In the data below, find each line that contains the word "orange" and copy it.

Collected data ▸
+++

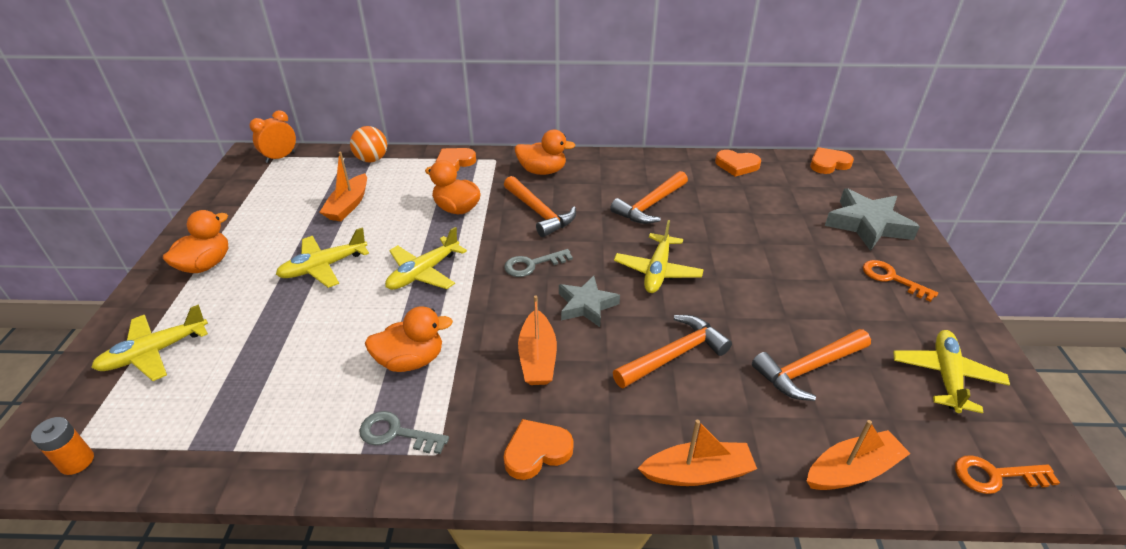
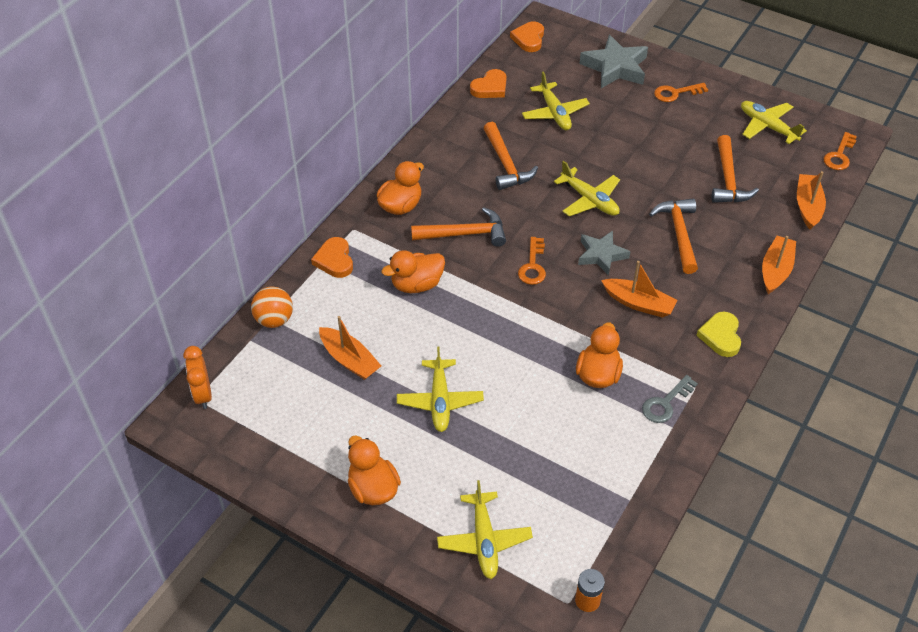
camera: 60 degrees left, 10 degrees up
yellow plane [385,227,467,290] -> yellow plane moved to [522,72,590,130]
grey key [504,249,573,277] -> orange key [518,237,546,285]
orange heart [504,419,574,480] -> yellow heart [696,312,741,357]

+++

Written response ▸
grey key [504,249,573,277] -> orange key [518,237,546,285]
orange heart [504,419,574,480] -> yellow heart [696,312,741,357]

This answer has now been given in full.